PROBLEM: The expected output is exactly the lines below, starting at the line with "camera: 120 degrees right, 20 degrees down" and ending at the line with "(422, 217) = (475, 268): red", both included; no other line belongs in it.

PROVIDED RECORDS:
↓

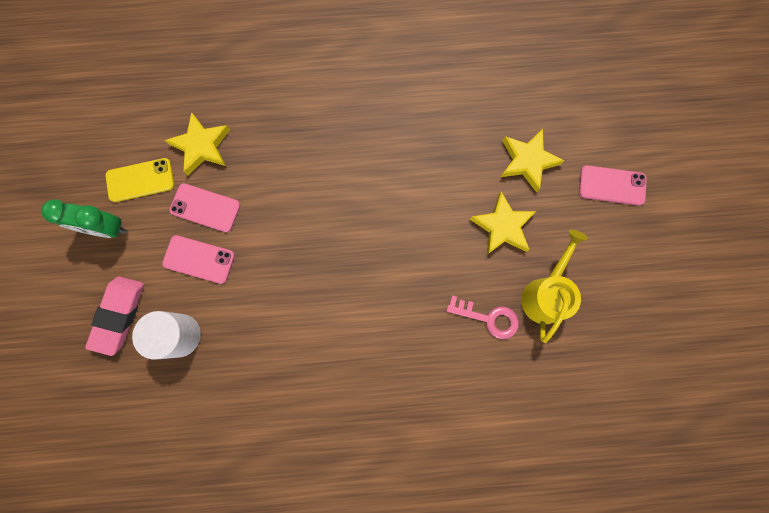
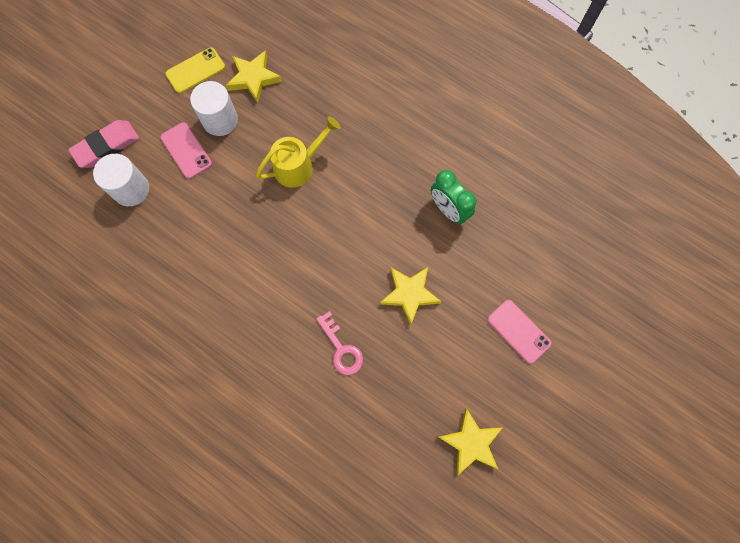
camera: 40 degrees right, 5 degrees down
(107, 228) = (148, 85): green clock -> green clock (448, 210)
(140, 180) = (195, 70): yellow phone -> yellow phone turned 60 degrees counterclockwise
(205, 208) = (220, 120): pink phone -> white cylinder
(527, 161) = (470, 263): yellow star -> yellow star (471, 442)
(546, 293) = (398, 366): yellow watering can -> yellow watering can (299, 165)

↑
↓

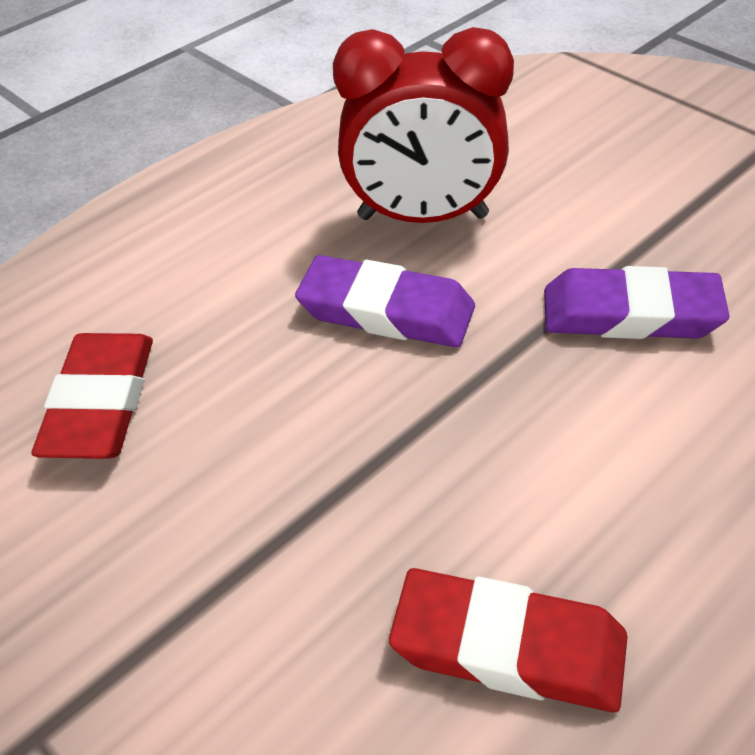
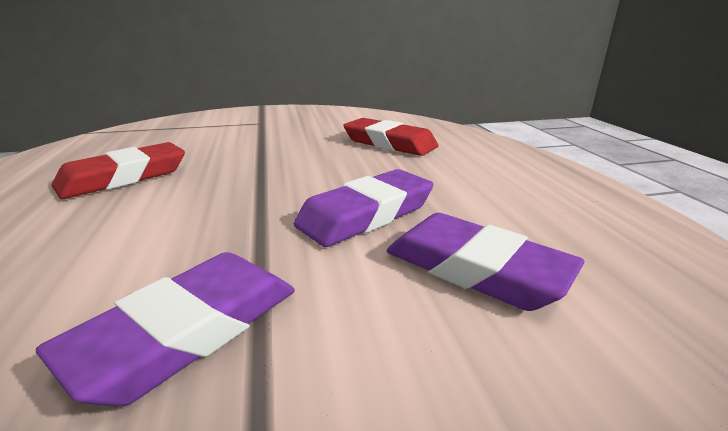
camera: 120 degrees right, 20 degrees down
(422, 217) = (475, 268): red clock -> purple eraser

↑

YOUR RESPONSE:
camera: 120 degrees right, 20 degrees down
(422, 217) = (475, 268): red clock -> purple eraser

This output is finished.